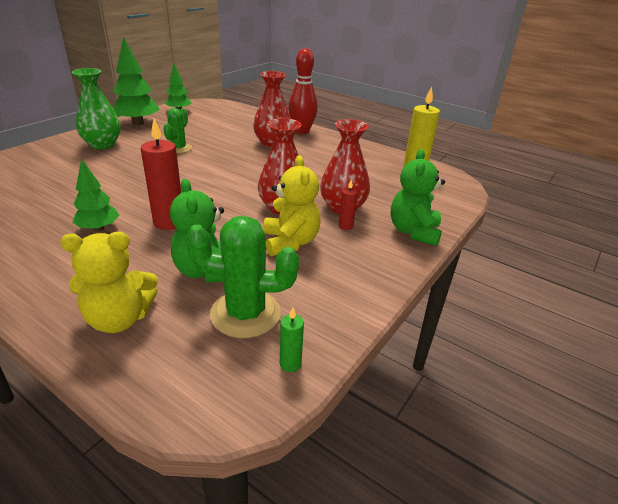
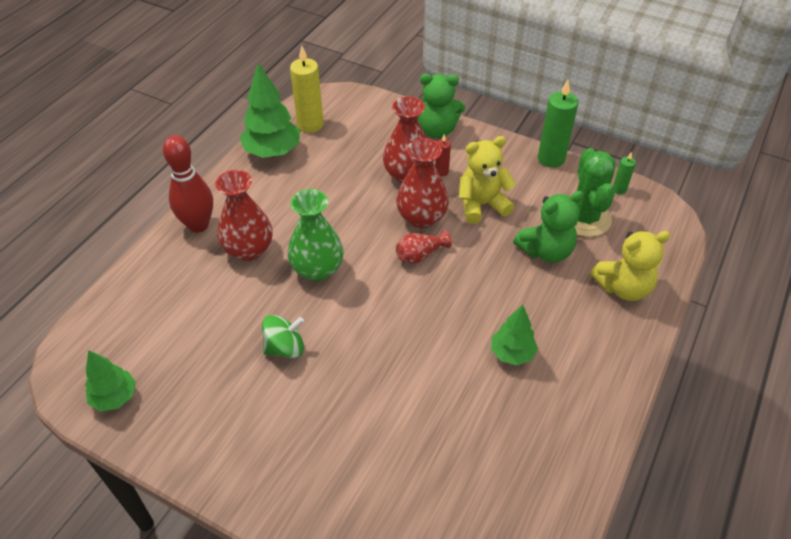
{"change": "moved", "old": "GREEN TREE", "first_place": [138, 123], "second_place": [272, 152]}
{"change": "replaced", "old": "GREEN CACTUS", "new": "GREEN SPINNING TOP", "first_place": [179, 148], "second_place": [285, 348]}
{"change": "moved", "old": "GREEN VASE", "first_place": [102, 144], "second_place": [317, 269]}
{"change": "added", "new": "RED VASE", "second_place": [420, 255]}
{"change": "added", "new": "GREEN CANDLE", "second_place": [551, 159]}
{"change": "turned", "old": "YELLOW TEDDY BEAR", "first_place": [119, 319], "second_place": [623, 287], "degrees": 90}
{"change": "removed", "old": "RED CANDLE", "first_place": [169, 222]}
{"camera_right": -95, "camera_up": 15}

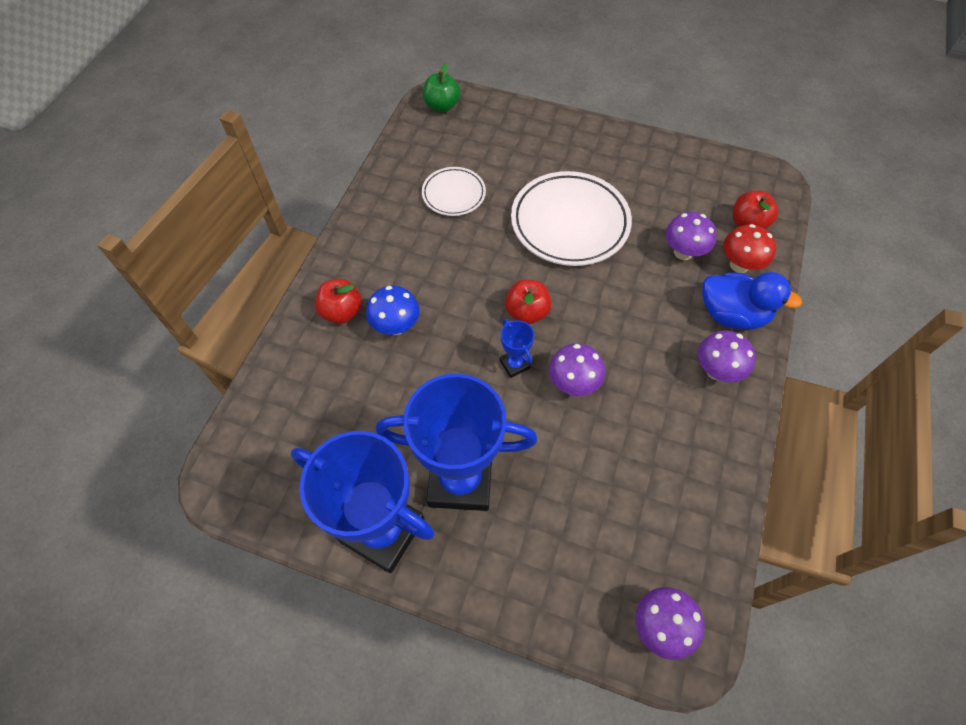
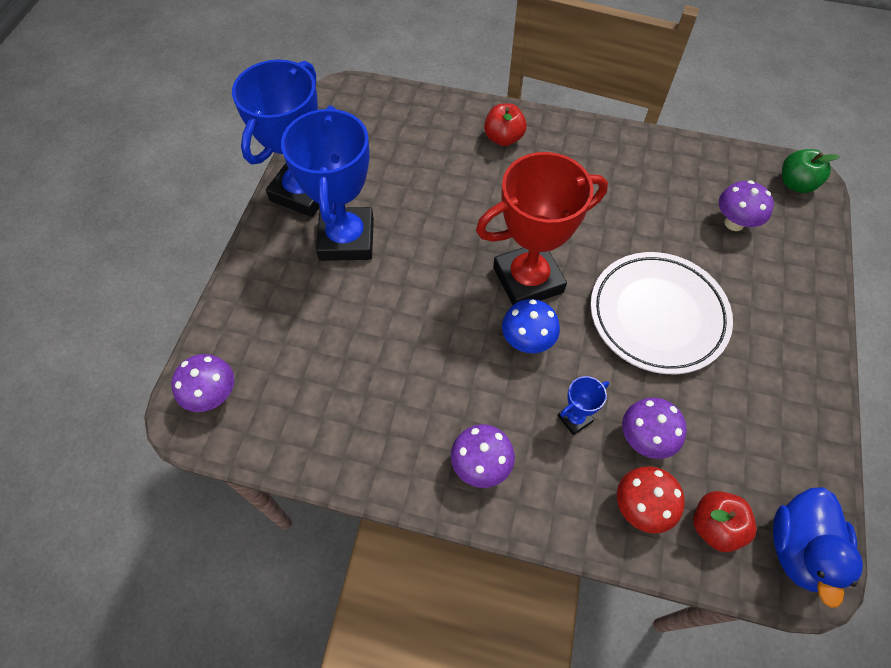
{"change": "replaced", "old": "RED APPLE", "new": "RED TROPHY", "first_place": [527, 312], "second_place": [528, 280]}
{"change": "moved", "old": "BLUE MUSHROOM", "first_place": [396, 326], "second_place": [527, 341]}
{"change": "moved", "old": "BLUE TROPHY", "first_place": [514, 364], "second_place": [574, 419]}
{"change": "moved", "old": "PURPLE MUSHROOM", "first_place": [573, 383], "second_place": [734, 223]}
{"change": "moved", "old": "BLUE DUCK", "first_place": [732, 314], "second_place": [799, 549]}
{"change": "removed", "old": "WHITE PLATE", "first_place": [453, 194]}
{"camera_right": 85, "camera_up": 0}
☆ ☆ ☆ ☆ ☆ ☆ ☆
**Task goal**:
Before copying, set the pictures aside; then give the records again exactly.

**Worked solution**:
{"change": "moved", "old": "GREEN TREE", "first_place": [138, 123], "second_place": [272, 152]}
{"change": "replaced", "old": "GREEN CACTUS", "new": "GREEN SPINNING TOP", "first_place": [179, 148], "second_place": [285, 348]}
{"change": "moved", "old": "GREEN VASE", "first_place": [102, 144], "second_place": [317, 269]}
{"change": "added", "new": "RED VASE", "second_place": [420, 255]}
{"change": "added", "new": "GREEN CANDLE", "second_place": [551, 159]}
{"change": "turned", "old": "YELLOW TEDDY BEAR", "first_place": [119, 319], "second_place": [623, 287], "degrees": 90}
{"change": "removed", "old": "RED CANDLE", "first_place": [169, 222]}
{"camera_right": -95, "camera_up": 15}

{"change": "replaced", "old": "RED APPLE", "new": "RED TROPHY", "first_place": [527, 312], "second_place": [528, 280]}
{"change": "moved", "old": "BLUE MUSHROOM", "first_place": [396, 326], "second_place": [527, 341]}
{"change": "moved", "old": "BLUE TROPHY", "first_place": [514, 364], "second_place": [574, 419]}
{"change": "moved", "old": "PURPLE MUSHROOM", "first_place": [573, 383], "second_place": [734, 223]}
{"change": "moved", "old": "BLUE DUCK", "first_place": [732, 314], "second_place": [799, 549]}
{"change": "removed", "old": "WHITE PLATE", "first_place": [453, 194]}
{"camera_right": 85, "camera_up": 0}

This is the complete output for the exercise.